Action item ->
Determine how many lines in the listing below contain "none", then give only that number.

Given entries below:

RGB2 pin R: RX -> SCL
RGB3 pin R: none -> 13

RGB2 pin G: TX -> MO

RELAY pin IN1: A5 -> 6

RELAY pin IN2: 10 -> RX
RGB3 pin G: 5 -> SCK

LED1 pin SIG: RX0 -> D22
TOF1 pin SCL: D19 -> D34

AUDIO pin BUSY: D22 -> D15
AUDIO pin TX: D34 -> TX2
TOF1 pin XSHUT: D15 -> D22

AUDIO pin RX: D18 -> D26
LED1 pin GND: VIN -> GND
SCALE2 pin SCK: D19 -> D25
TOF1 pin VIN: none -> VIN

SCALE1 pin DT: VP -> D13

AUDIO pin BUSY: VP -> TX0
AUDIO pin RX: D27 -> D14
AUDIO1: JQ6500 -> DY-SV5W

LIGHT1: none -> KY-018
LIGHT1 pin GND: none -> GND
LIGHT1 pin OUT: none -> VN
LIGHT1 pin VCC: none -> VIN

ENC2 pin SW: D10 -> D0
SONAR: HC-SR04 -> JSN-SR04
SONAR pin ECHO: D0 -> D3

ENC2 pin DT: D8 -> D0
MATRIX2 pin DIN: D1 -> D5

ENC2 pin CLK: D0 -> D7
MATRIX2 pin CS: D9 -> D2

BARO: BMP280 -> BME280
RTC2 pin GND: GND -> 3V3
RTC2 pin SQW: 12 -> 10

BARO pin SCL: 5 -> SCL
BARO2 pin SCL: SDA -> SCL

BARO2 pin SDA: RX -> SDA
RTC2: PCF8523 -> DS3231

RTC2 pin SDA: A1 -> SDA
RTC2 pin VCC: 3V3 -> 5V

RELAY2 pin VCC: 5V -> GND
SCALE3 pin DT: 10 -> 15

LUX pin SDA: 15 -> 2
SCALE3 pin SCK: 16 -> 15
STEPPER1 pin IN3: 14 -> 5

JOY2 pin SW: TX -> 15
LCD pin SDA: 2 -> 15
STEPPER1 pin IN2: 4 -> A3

End of Given entries.

Expected output ->
6